Action item: The answer is all of the data repeated exactly, with each picture omitted.

Given data:
■ ■ ■ ■

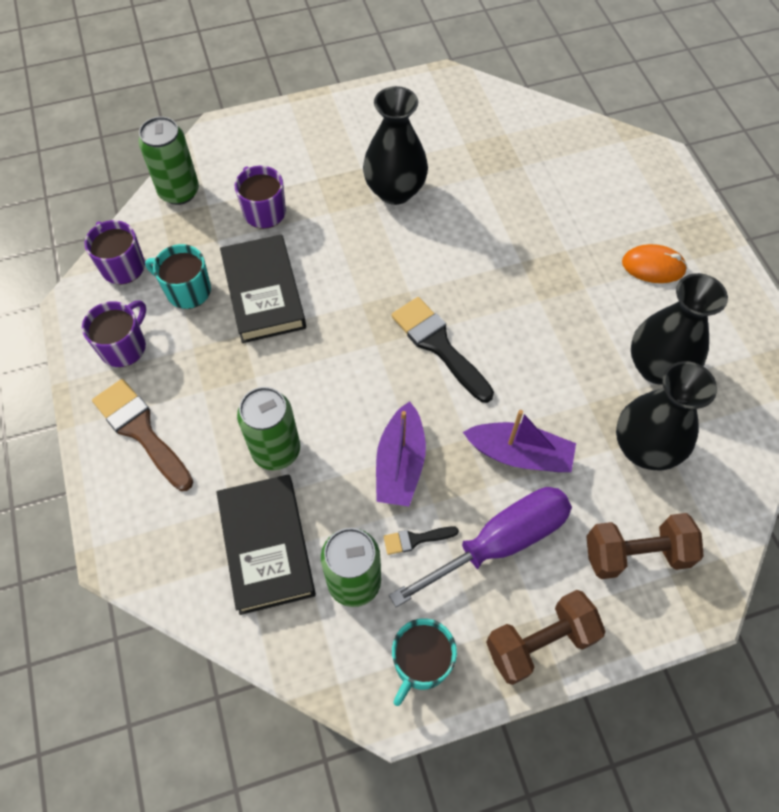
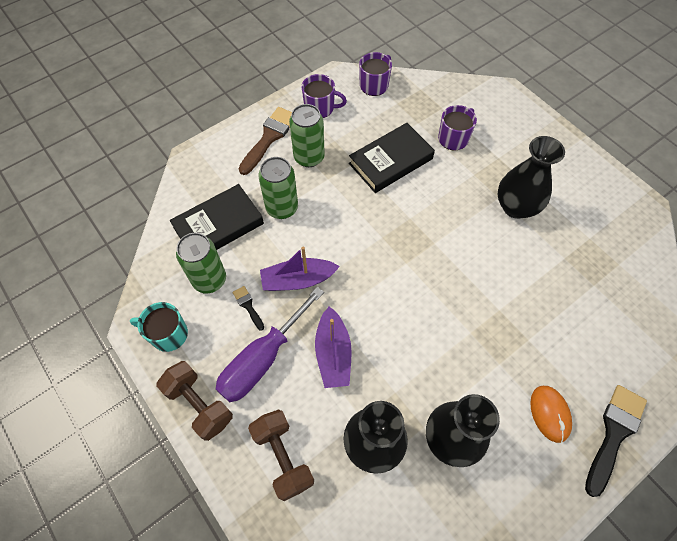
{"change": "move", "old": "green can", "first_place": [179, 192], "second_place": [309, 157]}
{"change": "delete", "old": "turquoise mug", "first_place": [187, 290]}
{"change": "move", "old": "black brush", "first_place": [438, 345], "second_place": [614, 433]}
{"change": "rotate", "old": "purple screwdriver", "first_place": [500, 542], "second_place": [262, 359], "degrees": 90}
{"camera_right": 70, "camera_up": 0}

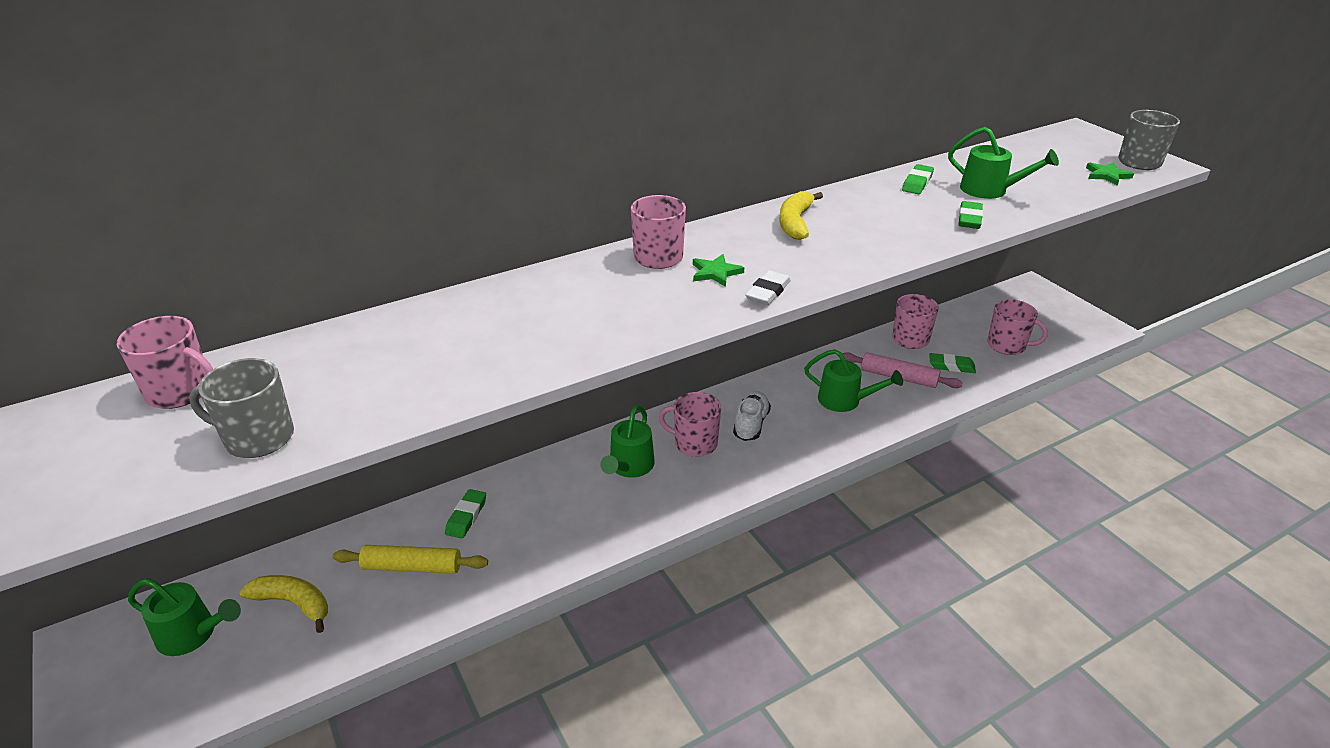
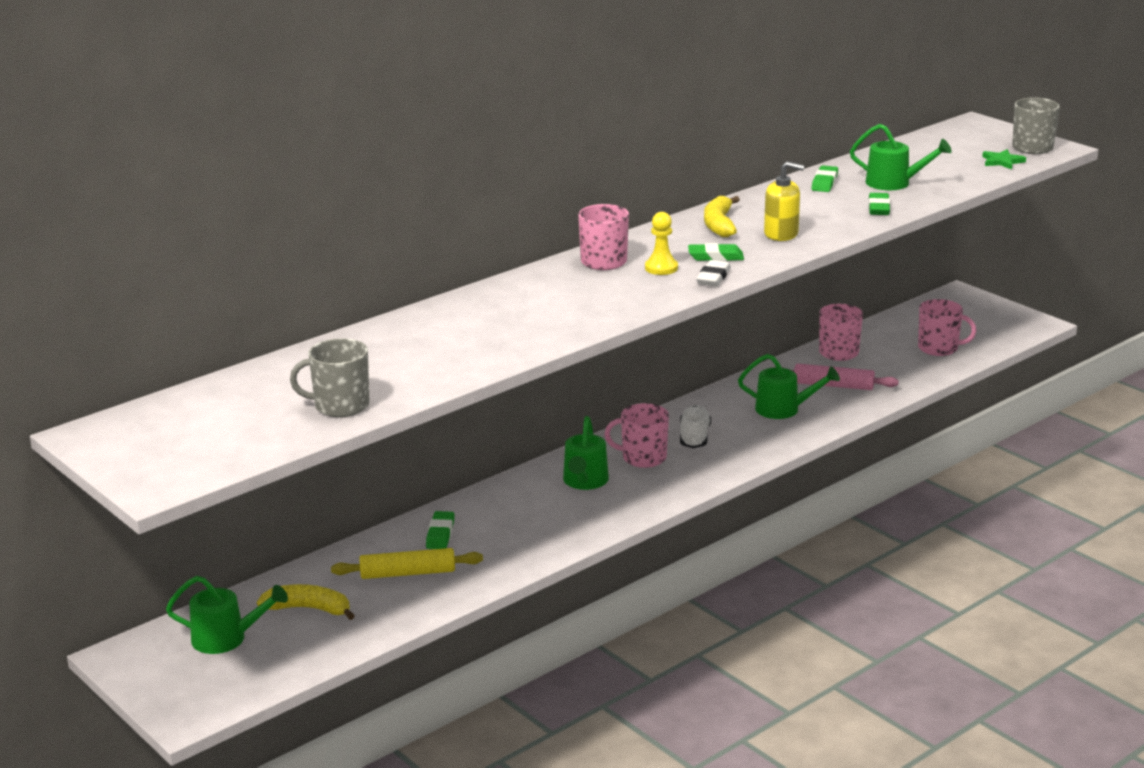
{"change": "replace", "old": "green star", "new": "yellow pawn", "first_place": [715, 272], "second_place": [661, 268]}
{"change": "delete", "old": "pink mug", "first_place": [181, 392]}
{"change": "move", "old": "green eraser", "first_place": [951, 366], "second_place": [715, 257]}
{"change": "insert", "new": "yellow soap dispenser", "second_place": [781, 234]}
{"camera_right": -10, "camera_up": -10}

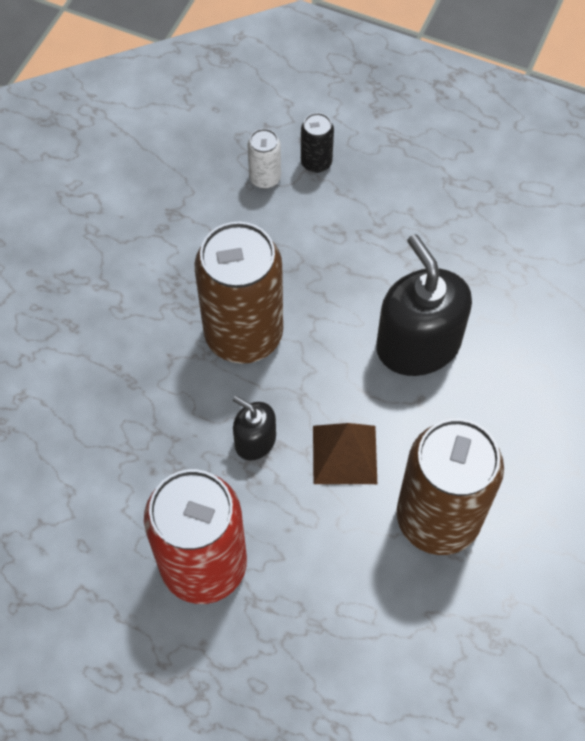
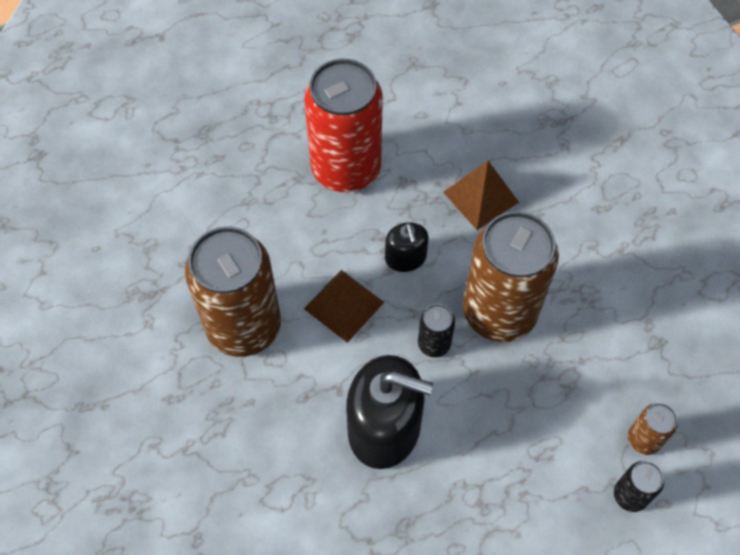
{"change": "recolor", "old": "white can", "new": "brown can", "first_place": [265, 178], "second_place": [643, 439]}
{"change": "rotate", "old": "black soap dispenser", "first_place": [255, 441], "second_place": [405, 258], "degrees": 90}
{"change": "insert", "new": "brown pyramid", "second_place": [481, 197]}
{"change": "insert", "new": "black can", "second_place": [434, 344]}
{"camera_right": 130, "camera_up": 0}

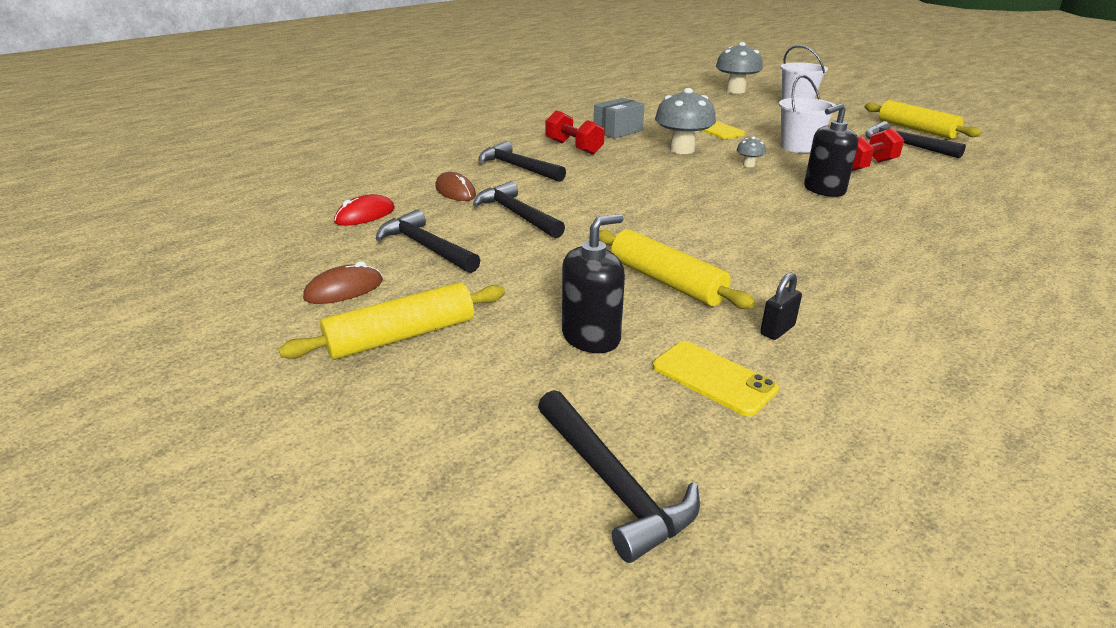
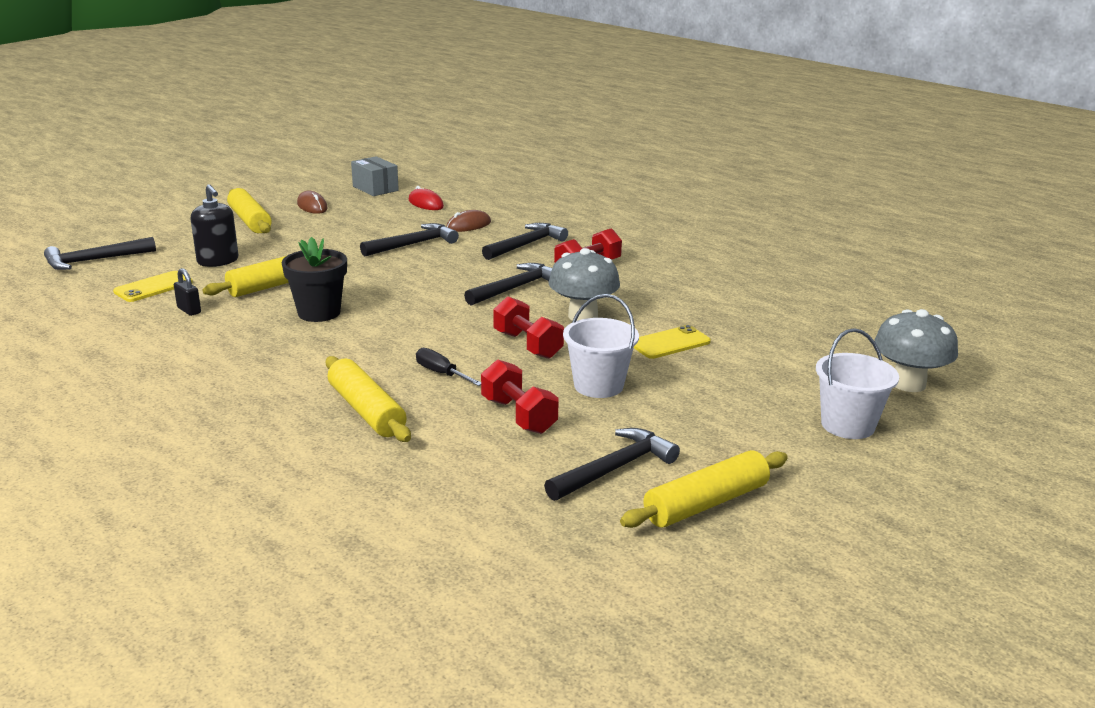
{"change": "move", "old": "grey box", "first_place": [618, 131], "second_place": [375, 188]}
{"change": "replace", "old": "black soap dispenser", "new": "black screwdriver", "first_place": [824, 190], "second_place": [441, 373]}
{"change": "replace", "old": "grey mushroom", "new": "red dumbbell", "first_place": [748, 165], "second_place": [527, 345]}
{"change": "move", "old": "black hammer", "first_place": [426, 247], "second_place": [515, 288]}
{"change": "insert", "new": "black flower pot", "second_place": [319, 313]}
{"change": "insert", "new": "yellow rolling pin", "second_place": [366, 411]}
{"camera_right": 90, "camera_up": -5}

■ ■ ■ ■

Response area:
{"change": "move", "old": "green can", "first_place": [179, 192], "second_place": [309, 157]}
{"change": "delete", "old": "turquoise mug", "first_place": [187, 290]}
{"change": "move", "old": "black brush", "first_place": [438, 345], "second_place": [614, 433]}
{"change": "rotate", "old": "purple screwdriver", "first_place": [500, 542], "second_place": [262, 359], "degrees": 90}
{"camera_right": 70, "camera_up": 0}

{"change": "replace", "old": "green star", "new": "yellow pawn", "first_place": [715, 272], "second_place": [661, 268]}
{"change": "delete", "old": "pink mug", "first_place": [181, 392]}
{"change": "move", "old": "green eraser", "first_place": [951, 366], "second_place": [715, 257]}
{"change": "insert", "new": "yellow soap dispenser", "second_place": [781, 234]}
{"camera_right": -10, "camera_up": -10}

{"change": "recolor", "old": "white can", "new": "brown can", "first_place": [265, 178], "second_place": [643, 439]}
{"change": "rotate", "old": "black soap dispenser", "first_place": [255, 441], "second_place": [405, 258], "degrees": 90}
{"change": "insert", "new": "brown pyramid", "second_place": [481, 197]}
{"change": "insert", "new": "black can", "second_place": [434, 344]}
{"camera_right": 130, "camera_up": 0}

{"change": "move", "old": "grey box", "first_place": [618, 131], "second_place": [375, 188]}
{"change": "replace", "old": "black soap dispenser", "new": "black screwdriver", "first_place": [824, 190], "second_place": [441, 373]}
{"change": "replace", "old": "grey mushroom", "new": "red dumbbell", "first_place": [748, 165], "second_place": [527, 345]}
{"change": "move", "old": "black hammer", "first_place": [426, 247], "second_place": [515, 288]}
{"change": "insert", "new": "black flower pot", "second_place": [319, 313]}
{"change": "insert", "new": "yellow rolling pin", "second_place": [366, 411]}
{"camera_right": 90, "camera_up": -5}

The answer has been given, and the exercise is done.